→ **To be done**
Which lines of the records contain the string "numericTimeSignature", matched with exact case? Extract each of those lines in full.

→ **Data listing**
begin

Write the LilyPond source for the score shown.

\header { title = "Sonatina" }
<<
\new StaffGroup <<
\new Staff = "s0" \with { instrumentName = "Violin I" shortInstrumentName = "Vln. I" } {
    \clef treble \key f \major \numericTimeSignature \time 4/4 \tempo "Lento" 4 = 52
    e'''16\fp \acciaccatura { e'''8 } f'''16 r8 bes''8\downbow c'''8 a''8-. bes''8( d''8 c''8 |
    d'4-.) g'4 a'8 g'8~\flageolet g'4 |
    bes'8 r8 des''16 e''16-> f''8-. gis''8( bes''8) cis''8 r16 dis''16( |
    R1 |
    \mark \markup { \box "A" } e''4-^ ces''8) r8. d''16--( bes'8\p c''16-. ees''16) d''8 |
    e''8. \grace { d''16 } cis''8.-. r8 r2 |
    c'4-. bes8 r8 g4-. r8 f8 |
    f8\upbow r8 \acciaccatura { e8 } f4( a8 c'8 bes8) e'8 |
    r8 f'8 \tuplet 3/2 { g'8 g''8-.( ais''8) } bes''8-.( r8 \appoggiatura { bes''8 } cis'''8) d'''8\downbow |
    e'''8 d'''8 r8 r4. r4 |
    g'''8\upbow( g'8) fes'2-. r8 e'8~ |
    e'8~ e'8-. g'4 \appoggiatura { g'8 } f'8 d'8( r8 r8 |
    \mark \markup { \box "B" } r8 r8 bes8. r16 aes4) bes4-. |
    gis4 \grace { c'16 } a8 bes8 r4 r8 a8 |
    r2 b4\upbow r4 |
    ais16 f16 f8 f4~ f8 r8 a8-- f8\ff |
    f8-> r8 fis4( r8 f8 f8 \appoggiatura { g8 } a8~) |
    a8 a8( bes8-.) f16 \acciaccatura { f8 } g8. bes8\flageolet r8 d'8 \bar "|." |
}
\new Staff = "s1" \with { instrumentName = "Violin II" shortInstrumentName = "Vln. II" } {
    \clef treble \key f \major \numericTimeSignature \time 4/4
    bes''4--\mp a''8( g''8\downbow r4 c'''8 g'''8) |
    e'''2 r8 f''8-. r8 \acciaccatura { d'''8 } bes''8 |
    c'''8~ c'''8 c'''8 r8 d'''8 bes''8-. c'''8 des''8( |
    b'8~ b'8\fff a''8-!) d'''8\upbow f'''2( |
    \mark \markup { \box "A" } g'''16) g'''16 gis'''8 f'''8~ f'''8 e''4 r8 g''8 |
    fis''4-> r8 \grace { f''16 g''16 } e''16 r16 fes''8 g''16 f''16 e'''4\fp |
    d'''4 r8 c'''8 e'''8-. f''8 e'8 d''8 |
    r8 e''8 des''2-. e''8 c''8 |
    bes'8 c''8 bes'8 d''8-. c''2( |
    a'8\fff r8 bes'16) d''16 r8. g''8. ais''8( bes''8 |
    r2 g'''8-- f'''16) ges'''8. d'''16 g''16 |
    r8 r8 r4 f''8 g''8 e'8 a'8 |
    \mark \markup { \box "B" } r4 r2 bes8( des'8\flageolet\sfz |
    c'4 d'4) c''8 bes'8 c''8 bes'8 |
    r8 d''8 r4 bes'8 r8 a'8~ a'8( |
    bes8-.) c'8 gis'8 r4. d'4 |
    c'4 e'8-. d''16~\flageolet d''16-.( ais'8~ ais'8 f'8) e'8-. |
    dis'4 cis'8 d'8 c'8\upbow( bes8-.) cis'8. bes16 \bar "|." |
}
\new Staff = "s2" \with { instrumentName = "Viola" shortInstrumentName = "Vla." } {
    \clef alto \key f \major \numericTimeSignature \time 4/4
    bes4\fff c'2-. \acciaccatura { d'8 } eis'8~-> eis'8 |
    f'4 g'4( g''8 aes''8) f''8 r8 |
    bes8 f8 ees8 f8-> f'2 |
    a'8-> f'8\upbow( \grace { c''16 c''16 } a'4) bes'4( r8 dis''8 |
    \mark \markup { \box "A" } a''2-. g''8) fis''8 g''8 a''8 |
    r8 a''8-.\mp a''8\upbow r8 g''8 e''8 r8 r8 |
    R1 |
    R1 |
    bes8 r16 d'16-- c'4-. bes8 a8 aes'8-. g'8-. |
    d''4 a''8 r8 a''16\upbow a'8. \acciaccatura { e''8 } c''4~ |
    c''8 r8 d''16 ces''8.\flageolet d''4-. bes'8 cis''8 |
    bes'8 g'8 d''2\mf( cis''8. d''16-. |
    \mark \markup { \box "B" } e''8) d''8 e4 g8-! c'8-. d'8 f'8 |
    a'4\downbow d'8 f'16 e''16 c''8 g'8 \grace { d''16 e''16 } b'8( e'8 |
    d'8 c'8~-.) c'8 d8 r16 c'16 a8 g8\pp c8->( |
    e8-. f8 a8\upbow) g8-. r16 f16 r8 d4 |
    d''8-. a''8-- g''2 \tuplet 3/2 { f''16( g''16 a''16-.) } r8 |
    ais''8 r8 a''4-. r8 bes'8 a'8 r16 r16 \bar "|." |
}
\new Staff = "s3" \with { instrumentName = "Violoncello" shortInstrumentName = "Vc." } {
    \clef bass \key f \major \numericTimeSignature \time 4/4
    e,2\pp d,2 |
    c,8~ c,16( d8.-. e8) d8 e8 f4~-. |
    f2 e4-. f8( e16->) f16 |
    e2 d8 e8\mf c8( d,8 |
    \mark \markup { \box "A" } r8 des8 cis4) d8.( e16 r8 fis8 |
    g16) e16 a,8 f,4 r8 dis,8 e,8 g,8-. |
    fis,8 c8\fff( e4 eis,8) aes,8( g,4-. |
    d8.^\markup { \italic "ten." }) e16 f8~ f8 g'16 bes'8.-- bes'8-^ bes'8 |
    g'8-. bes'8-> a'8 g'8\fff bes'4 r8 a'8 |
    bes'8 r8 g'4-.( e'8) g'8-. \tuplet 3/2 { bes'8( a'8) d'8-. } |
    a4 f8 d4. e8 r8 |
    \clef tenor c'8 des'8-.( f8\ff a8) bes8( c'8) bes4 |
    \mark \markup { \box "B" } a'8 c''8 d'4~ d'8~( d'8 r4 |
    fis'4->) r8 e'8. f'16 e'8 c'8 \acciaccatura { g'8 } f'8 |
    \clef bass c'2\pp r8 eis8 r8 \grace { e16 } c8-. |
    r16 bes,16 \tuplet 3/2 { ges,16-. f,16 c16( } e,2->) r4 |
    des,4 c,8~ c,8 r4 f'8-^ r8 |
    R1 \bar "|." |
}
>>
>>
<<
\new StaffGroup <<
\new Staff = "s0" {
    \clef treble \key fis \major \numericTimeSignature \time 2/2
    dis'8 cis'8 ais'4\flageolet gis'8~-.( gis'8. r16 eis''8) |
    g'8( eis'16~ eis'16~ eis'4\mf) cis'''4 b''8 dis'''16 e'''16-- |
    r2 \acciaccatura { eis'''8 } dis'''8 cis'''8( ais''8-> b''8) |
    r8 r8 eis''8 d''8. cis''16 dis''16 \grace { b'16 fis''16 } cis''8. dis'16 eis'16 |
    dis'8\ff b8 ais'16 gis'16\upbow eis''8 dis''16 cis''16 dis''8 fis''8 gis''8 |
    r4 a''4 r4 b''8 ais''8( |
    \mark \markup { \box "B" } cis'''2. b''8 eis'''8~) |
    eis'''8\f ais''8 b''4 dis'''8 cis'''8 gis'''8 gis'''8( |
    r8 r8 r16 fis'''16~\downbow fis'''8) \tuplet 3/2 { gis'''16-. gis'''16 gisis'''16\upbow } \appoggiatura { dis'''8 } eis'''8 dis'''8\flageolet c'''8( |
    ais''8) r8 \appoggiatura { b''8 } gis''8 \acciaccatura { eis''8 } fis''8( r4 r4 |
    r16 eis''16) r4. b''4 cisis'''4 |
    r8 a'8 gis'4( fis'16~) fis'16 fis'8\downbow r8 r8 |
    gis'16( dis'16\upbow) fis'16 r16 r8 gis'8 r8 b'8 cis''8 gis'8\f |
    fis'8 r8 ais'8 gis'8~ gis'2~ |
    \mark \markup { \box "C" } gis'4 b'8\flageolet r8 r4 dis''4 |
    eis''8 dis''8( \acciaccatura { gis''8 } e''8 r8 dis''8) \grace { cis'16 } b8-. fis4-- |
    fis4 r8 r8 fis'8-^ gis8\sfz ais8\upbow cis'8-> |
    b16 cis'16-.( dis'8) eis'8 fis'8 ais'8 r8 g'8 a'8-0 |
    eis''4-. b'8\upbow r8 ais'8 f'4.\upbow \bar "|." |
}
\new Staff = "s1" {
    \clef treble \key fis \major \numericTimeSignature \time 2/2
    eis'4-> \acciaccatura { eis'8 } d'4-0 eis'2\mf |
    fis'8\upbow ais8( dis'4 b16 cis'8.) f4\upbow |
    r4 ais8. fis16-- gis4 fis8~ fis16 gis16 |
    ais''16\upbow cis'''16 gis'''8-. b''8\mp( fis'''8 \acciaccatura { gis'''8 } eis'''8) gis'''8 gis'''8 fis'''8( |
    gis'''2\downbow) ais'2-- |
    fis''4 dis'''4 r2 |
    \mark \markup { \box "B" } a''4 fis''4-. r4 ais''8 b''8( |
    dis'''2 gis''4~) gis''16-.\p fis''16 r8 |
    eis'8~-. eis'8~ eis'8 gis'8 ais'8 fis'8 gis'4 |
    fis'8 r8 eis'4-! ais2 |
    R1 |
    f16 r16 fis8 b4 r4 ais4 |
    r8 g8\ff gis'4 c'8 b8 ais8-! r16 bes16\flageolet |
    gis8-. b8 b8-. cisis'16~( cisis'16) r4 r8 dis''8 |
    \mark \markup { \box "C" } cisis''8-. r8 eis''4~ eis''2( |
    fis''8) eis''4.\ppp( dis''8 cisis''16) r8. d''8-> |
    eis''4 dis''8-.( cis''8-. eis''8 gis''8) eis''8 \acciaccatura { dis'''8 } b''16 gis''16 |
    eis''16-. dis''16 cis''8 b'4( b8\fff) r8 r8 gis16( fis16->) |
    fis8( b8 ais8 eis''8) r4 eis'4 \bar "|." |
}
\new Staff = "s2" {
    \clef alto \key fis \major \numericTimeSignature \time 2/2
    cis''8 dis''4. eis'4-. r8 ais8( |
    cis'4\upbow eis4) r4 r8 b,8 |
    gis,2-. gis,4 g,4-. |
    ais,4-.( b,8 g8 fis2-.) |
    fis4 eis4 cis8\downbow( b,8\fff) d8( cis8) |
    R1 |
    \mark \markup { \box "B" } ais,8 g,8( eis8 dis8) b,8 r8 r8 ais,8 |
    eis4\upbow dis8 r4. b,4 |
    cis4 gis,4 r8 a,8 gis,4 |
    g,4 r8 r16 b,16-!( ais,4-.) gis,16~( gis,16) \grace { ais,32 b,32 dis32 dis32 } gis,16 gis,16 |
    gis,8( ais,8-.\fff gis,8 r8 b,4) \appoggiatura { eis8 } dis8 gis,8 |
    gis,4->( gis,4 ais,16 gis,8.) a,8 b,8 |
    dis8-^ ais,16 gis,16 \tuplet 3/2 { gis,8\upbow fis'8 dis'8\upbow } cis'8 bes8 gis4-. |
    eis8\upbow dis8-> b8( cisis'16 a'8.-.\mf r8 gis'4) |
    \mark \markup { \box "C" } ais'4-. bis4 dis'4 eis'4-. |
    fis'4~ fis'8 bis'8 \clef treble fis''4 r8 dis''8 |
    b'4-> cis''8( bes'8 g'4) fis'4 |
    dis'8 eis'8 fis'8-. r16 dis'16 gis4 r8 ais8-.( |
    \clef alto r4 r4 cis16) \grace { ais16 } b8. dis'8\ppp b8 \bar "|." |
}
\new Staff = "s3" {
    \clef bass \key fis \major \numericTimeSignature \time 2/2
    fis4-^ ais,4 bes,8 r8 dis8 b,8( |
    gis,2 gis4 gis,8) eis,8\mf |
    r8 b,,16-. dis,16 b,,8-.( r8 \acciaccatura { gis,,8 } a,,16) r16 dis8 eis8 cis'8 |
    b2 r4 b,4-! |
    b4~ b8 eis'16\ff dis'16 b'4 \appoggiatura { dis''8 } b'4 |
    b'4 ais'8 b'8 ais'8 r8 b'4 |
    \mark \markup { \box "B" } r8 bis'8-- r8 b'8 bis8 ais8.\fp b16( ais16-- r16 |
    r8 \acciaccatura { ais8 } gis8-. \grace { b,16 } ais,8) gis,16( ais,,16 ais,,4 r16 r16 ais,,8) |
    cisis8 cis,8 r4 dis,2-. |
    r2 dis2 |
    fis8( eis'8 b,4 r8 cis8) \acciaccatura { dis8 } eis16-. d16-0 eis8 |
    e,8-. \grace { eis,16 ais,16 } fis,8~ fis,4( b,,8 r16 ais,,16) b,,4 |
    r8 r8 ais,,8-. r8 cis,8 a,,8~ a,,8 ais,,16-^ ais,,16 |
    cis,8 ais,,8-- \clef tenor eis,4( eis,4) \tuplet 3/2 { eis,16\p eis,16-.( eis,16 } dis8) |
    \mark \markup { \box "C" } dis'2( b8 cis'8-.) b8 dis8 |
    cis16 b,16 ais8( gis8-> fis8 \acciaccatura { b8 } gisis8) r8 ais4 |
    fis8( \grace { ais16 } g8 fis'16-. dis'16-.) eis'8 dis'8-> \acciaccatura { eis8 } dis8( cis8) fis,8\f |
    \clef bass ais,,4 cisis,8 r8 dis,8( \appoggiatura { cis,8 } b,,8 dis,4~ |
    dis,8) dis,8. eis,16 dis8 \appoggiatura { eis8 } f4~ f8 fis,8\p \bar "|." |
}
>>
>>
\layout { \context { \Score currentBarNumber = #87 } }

end

→ **Task answer**
    \clef treble \key f \major \numericTimeSignature \time 4/4 \tempo "Lento" 4 = 52
    \clef treble \key f \major \numericTimeSignature \time 4/4
    \clef alto \key f \major \numericTimeSignature \time 4/4
    \clef bass \key f \major \numericTimeSignature \time 4/4
    \clef treble \key fis \major \numericTimeSignature \time 2/2
    \clef treble \key fis \major \numericTimeSignature \time 2/2
    \clef alto \key fis \major \numericTimeSignature \time 2/2
    \clef bass \key fis \major \numericTimeSignature \time 2/2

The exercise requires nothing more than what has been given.